WHAT THE EXERCISE ASKS:
Your task is to find every line of the listing that includes "diamond" and copy it.
***** DATA EXTRACTS *****
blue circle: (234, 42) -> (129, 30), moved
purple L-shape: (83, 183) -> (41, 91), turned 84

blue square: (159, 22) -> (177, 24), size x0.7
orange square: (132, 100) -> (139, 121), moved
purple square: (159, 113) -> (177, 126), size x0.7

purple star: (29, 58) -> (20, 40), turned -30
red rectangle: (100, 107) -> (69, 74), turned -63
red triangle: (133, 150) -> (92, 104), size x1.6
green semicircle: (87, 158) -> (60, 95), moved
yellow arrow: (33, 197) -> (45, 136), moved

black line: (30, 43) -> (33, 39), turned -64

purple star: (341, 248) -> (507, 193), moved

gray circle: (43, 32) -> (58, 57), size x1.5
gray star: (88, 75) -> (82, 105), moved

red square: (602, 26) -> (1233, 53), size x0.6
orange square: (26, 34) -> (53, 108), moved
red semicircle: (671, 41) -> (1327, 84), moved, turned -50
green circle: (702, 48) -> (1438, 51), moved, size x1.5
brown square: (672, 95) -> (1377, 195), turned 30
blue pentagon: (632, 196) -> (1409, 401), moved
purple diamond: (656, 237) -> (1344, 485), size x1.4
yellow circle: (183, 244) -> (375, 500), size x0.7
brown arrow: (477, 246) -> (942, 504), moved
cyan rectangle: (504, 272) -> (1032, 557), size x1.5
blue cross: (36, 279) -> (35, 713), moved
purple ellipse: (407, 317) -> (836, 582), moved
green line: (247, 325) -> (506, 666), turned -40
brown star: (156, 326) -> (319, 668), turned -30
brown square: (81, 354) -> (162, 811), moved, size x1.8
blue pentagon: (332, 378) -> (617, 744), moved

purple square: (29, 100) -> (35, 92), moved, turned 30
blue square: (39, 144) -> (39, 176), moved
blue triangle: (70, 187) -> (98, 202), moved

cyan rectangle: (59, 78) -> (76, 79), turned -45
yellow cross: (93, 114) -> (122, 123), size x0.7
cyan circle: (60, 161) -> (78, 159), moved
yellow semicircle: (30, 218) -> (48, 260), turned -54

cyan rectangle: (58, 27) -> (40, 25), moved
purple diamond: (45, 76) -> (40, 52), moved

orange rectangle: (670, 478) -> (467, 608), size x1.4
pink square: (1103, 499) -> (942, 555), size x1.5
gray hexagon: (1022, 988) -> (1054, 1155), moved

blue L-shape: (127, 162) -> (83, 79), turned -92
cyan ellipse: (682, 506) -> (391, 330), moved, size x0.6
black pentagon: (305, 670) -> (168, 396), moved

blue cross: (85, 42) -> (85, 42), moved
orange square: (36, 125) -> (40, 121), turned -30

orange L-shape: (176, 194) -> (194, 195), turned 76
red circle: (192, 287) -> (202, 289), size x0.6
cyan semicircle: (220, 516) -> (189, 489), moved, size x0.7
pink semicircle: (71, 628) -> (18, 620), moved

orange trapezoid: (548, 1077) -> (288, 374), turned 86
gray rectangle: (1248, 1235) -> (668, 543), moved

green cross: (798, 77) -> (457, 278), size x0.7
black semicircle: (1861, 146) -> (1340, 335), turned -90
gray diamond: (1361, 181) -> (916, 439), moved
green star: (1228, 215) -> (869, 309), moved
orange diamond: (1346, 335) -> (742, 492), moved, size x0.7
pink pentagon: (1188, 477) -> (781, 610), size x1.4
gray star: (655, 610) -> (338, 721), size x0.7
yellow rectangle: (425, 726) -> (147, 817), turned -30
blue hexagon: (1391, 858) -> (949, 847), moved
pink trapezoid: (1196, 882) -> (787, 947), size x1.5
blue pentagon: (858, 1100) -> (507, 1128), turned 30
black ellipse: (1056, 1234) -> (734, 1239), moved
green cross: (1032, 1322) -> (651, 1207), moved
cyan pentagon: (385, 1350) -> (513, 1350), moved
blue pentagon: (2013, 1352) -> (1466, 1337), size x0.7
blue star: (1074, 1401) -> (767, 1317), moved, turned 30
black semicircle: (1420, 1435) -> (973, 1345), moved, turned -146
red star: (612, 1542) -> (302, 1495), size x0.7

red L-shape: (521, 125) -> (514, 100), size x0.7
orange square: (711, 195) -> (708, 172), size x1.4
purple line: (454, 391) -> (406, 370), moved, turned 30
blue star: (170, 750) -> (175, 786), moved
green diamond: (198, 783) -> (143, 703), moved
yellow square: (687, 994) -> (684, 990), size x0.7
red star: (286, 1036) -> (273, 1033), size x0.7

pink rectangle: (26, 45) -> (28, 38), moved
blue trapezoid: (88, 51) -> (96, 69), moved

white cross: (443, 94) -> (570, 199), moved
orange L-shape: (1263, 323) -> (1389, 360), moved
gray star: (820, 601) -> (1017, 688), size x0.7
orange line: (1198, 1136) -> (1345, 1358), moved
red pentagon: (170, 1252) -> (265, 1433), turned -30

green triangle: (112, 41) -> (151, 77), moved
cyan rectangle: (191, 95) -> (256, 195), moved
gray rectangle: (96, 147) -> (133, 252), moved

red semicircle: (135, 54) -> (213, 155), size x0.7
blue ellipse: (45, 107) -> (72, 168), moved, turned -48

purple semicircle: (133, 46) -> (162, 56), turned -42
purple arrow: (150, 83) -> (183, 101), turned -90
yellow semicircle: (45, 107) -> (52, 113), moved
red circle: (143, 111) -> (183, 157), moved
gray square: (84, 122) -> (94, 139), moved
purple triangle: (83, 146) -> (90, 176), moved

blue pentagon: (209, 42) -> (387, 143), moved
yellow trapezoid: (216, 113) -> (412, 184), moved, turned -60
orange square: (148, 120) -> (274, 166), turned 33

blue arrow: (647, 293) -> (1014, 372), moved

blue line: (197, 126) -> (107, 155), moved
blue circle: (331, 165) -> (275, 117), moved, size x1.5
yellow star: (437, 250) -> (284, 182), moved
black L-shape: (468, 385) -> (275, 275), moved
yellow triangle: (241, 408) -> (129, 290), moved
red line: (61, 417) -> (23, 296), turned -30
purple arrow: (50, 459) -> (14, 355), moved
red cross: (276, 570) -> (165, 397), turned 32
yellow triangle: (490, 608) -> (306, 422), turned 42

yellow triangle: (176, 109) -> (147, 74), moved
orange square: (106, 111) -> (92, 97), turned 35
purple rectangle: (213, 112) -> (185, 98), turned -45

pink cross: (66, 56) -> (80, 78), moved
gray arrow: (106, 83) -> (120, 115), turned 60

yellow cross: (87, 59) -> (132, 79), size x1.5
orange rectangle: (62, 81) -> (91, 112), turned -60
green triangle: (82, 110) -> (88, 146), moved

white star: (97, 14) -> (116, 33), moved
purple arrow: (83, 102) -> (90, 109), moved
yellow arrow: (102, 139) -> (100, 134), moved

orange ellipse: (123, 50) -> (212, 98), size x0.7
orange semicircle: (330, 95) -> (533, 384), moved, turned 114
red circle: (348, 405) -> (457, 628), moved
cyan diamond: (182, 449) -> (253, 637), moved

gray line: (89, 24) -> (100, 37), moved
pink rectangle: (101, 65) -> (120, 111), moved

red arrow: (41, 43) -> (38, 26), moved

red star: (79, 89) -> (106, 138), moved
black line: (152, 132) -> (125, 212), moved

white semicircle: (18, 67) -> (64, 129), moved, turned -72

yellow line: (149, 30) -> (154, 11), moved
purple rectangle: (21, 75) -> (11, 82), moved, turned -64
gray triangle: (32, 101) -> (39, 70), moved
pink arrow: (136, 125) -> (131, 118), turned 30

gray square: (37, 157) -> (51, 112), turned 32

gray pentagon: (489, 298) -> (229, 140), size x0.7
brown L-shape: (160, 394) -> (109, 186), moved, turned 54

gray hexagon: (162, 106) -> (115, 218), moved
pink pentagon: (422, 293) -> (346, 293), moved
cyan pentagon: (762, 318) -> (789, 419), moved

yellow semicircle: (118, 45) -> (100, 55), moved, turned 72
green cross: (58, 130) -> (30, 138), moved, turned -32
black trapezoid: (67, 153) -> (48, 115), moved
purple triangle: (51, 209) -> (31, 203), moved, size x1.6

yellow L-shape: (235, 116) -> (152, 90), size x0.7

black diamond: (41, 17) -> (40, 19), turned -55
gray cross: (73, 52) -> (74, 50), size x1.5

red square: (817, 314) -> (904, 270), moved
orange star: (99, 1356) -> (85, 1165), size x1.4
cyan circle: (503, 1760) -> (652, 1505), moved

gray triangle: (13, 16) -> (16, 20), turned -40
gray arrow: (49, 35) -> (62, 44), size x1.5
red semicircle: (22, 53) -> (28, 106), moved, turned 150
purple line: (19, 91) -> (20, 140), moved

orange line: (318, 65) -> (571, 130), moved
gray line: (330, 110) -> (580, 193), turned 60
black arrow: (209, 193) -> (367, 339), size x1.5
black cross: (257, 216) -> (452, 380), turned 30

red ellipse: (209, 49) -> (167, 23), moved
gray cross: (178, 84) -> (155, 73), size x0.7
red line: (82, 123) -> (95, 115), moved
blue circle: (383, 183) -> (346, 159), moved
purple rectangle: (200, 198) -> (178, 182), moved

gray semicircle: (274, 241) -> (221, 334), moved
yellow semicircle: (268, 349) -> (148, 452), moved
*****
EXERCISE SOLUTION:
purple diamond: (656, 237) -> (1344, 485), size x1.4
purple diamond: (45, 76) -> (40, 52), moved
gray diamond: (1361, 181) -> (916, 439), moved
orange diamond: (1346, 335) -> (742, 492), moved, size x0.7
green diamond: (198, 783) -> (143, 703), moved
cyan diamond: (182, 449) -> (253, 637), moved
black diamond: (41, 17) -> (40, 19), turned -55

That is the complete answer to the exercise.